* **Records for processing**:
= = = = =

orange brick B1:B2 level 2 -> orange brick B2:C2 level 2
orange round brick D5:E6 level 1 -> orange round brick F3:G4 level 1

= = = = =

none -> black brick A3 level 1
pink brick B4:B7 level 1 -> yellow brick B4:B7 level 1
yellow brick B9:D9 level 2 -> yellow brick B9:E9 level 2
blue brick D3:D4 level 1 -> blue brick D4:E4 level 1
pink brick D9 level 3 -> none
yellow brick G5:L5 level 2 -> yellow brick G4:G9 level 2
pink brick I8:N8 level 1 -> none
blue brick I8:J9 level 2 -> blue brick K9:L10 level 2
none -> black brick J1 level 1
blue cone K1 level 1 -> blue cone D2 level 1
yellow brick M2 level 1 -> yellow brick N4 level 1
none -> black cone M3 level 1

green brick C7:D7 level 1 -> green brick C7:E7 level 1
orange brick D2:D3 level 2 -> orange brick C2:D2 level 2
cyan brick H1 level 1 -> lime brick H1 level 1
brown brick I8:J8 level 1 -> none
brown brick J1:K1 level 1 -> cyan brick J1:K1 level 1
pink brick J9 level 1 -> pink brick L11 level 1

= = = = =

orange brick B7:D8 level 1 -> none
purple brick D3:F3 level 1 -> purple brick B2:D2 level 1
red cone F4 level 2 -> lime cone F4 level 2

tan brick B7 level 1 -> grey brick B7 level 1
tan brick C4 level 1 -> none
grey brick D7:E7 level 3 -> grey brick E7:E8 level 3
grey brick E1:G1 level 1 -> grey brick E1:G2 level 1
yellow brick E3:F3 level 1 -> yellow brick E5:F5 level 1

= = = = =

* **Your goal**:
One stretch of the lines above is wanted, from the line that contains "orange brick B7:D8 level 1 -> none" through the line that contains "yellow brick E3:F3". Output it exactly.

* **Output for this task**:
orange brick B7:D8 level 1 -> none
purple brick D3:F3 level 1 -> purple brick B2:D2 level 1
red cone F4 level 2 -> lime cone F4 level 2

tan brick B7 level 1 -> grey brick B7 level 1
tan brick C4 level 1 -> none
grey brick D7:E7 level 3 -> grey brick E7:E8 level 3
grey brick E1:G1 level 1 -> grey brick E1:G2 level 1
yellow brick E3:F3 level 1 -> yellow brick E5:F5 level 1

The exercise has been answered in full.